→ **EXERCISE DESCRIPTION**: Restate word for word the lines of the entries below, starting with the line that holds "BAT101: 3V (plus" and ending with the line that holds "U102 pin PB2: SENS -> SCL", and no others.

→ **ENTRIES SHOWN**:
----

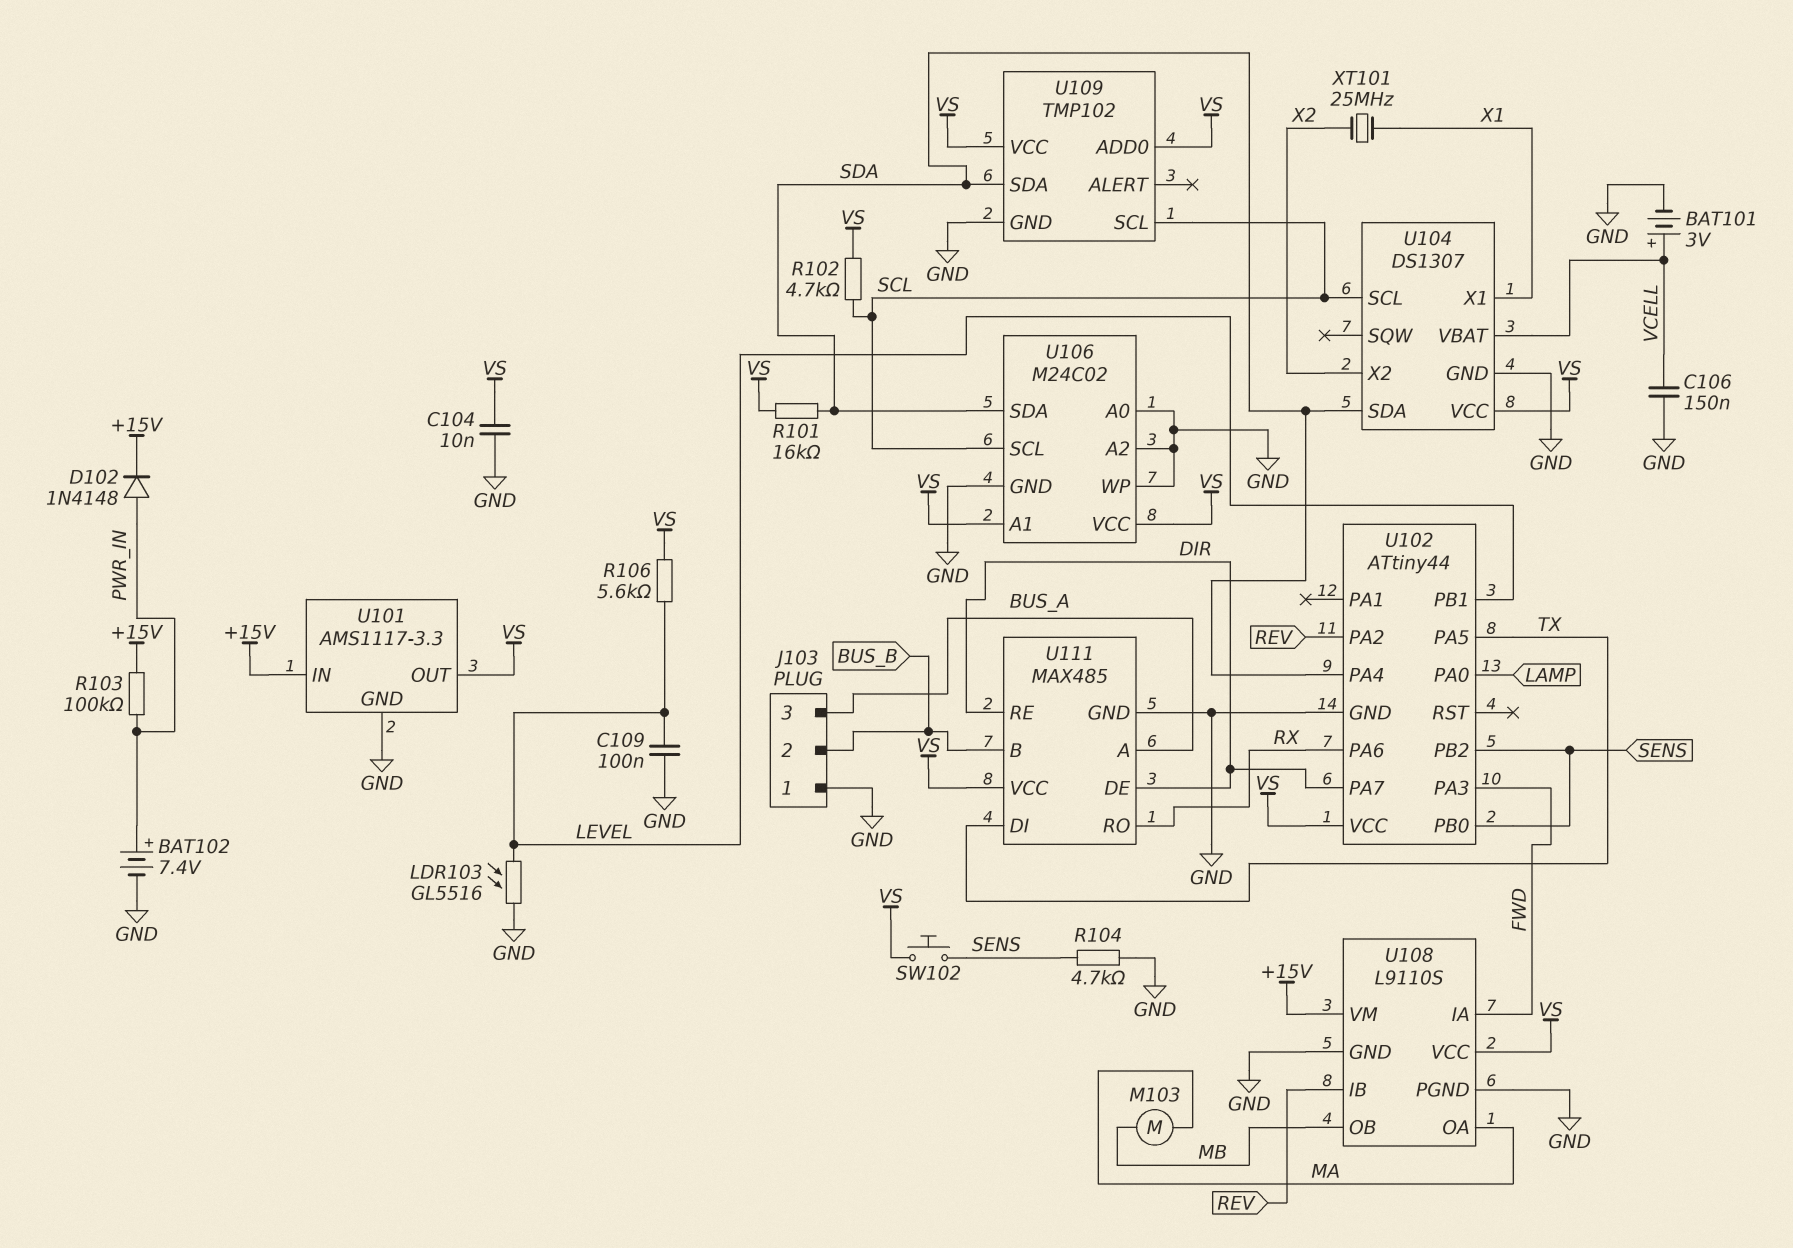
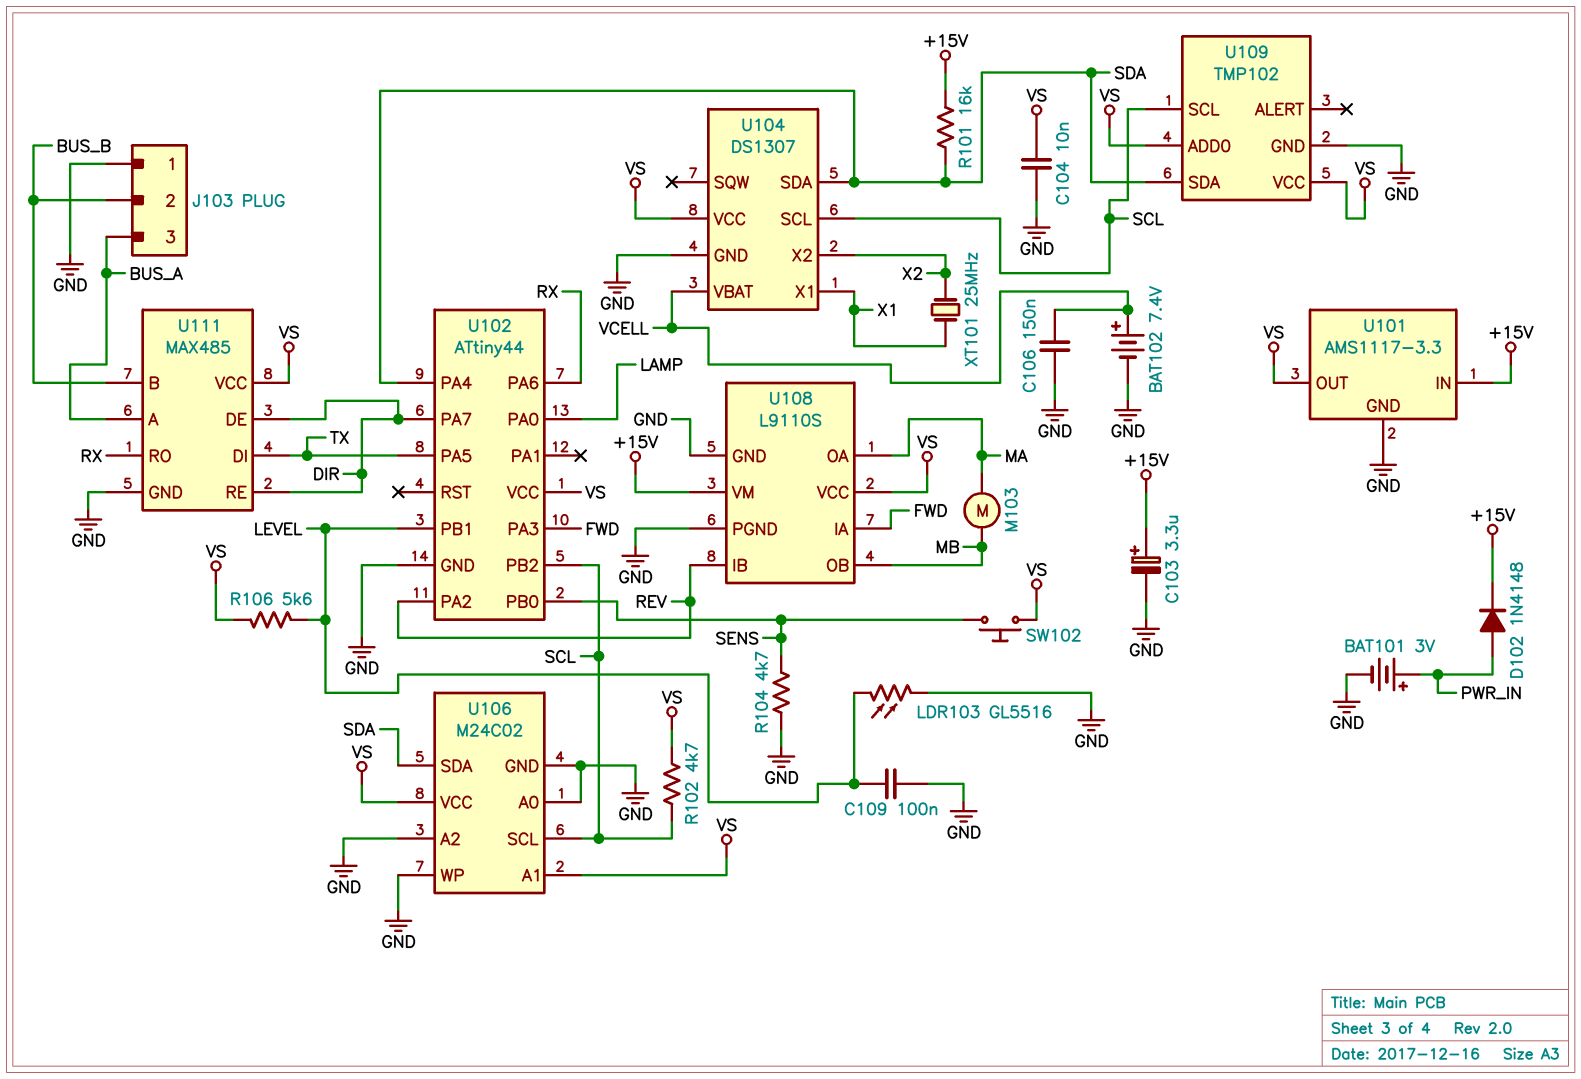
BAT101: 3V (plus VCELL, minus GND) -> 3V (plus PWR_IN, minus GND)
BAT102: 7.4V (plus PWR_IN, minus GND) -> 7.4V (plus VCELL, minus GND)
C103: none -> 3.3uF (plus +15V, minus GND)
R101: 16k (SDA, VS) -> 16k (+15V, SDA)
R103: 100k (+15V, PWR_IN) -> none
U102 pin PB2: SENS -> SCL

----

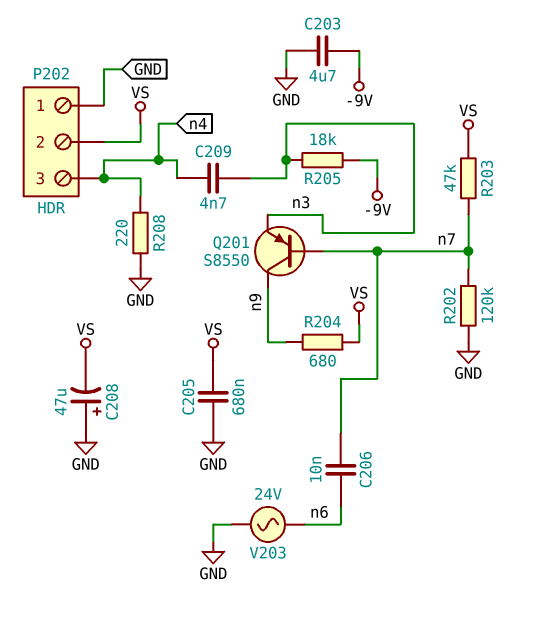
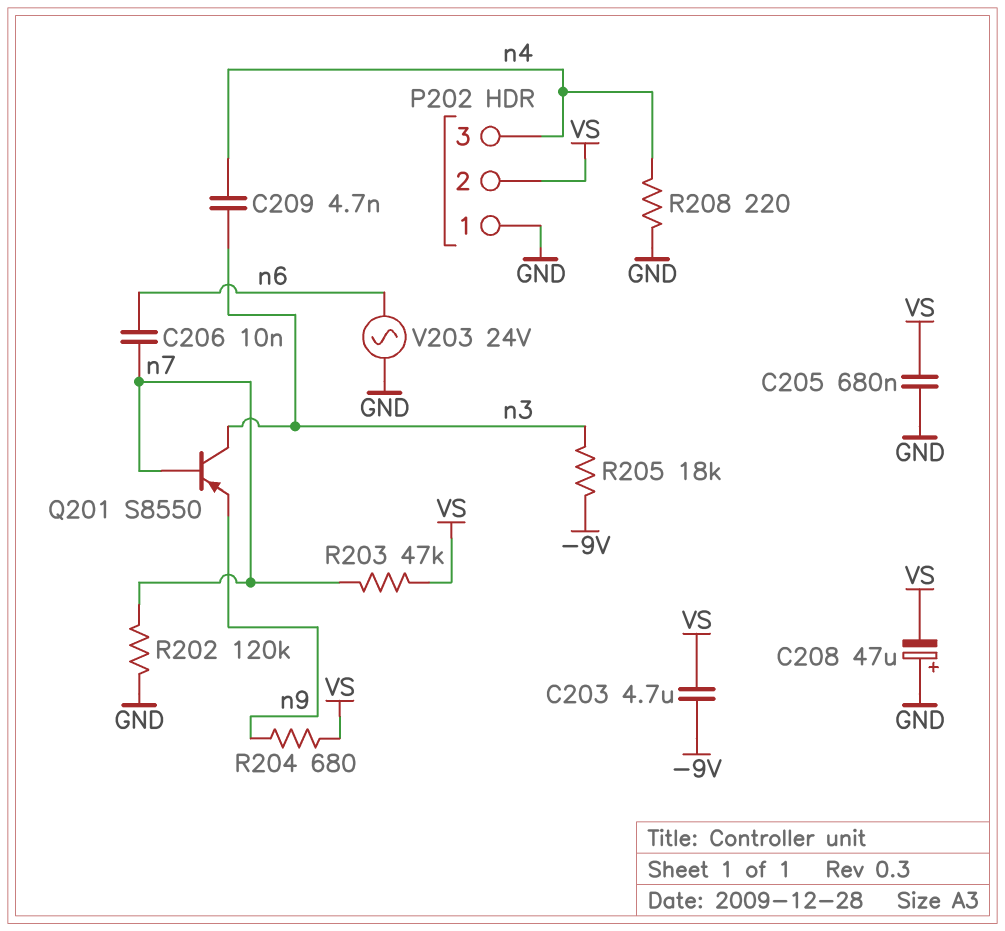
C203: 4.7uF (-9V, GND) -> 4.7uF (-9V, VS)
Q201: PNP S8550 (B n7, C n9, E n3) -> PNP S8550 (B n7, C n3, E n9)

----

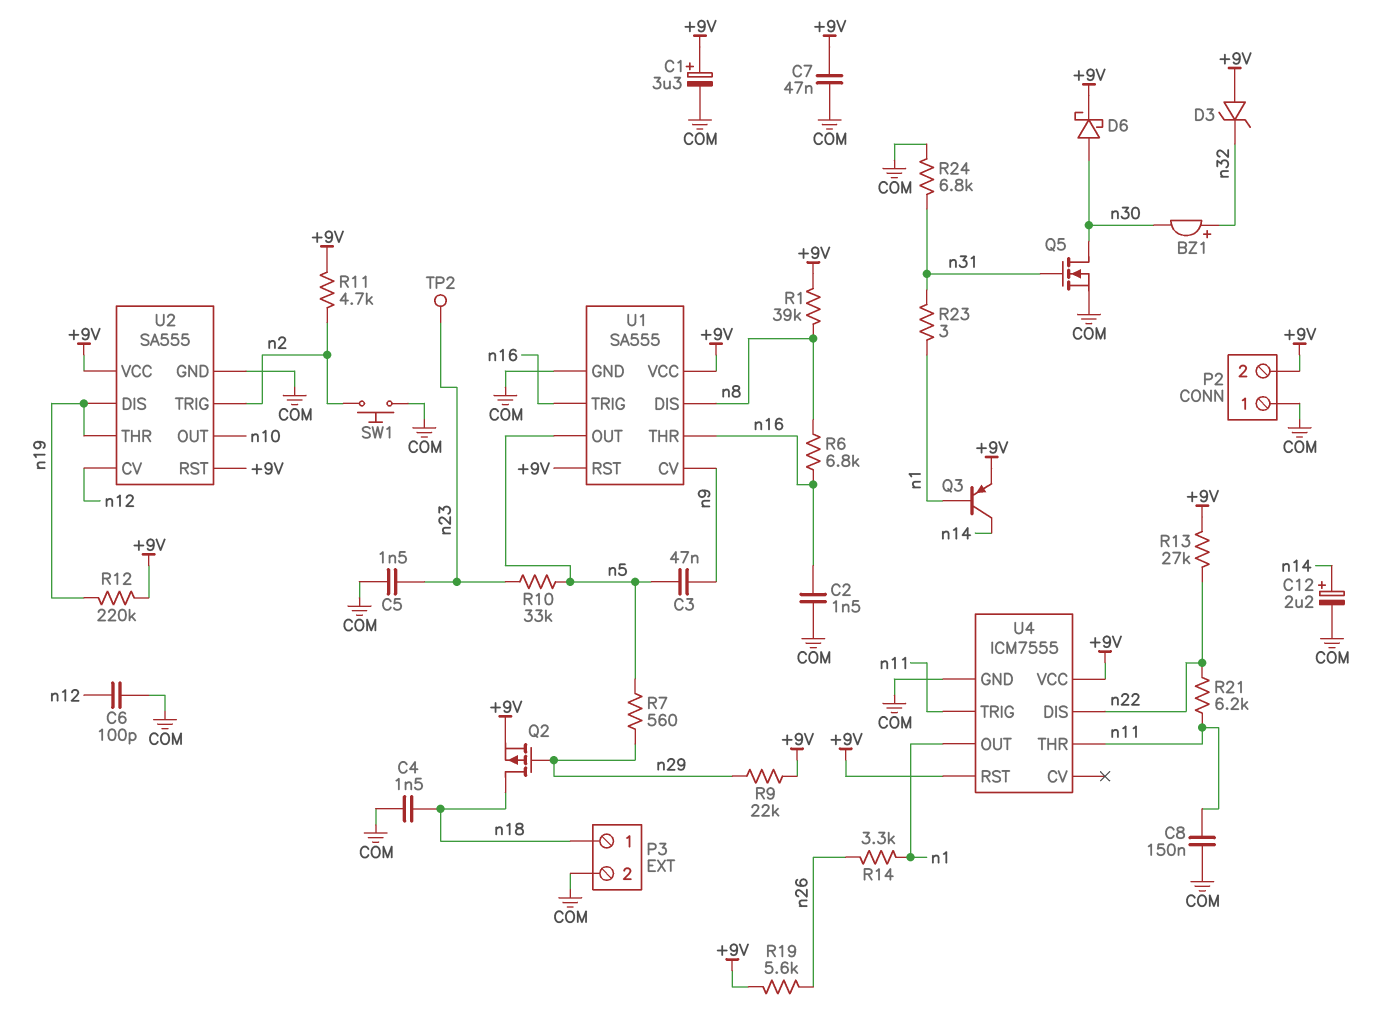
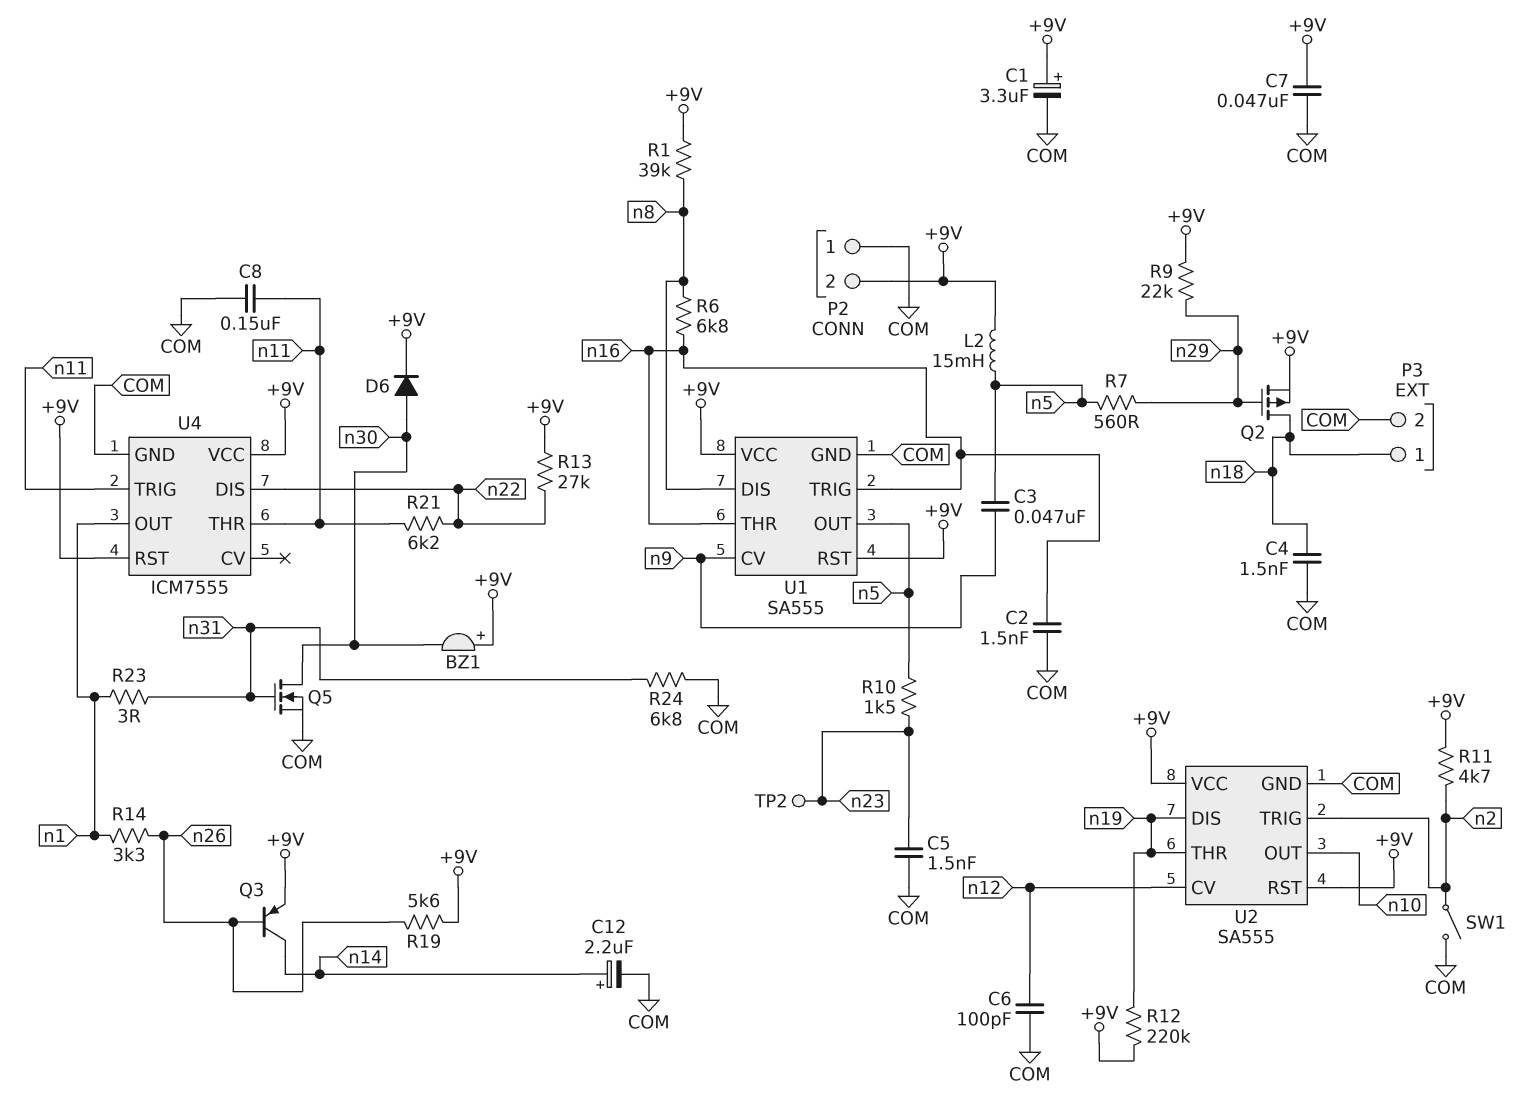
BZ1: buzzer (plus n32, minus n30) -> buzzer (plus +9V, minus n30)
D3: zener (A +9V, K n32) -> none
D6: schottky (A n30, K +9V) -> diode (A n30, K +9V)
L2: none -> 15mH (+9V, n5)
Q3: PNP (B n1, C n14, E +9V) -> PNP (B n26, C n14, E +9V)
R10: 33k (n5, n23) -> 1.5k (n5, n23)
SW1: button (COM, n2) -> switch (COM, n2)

----

→ **WRITTEN RESPONSE**:
BAT101: 3V (plus VCELL, minus GND) -> 3V (plus PWR_IN, minus GND)
BAT102: 7.4V (plus PWR_IN, minus GND) -> 7.4V (plus VCELL, minus GND)
C103: none -> 3.3uF (plus +15V, minus GND)
R101: 16k (SDA, VS) -> 16k (+15V, SDA)
R103: 100k (+15V, PWR_IN) -> none
U102 pin PB2: SENS -> SCL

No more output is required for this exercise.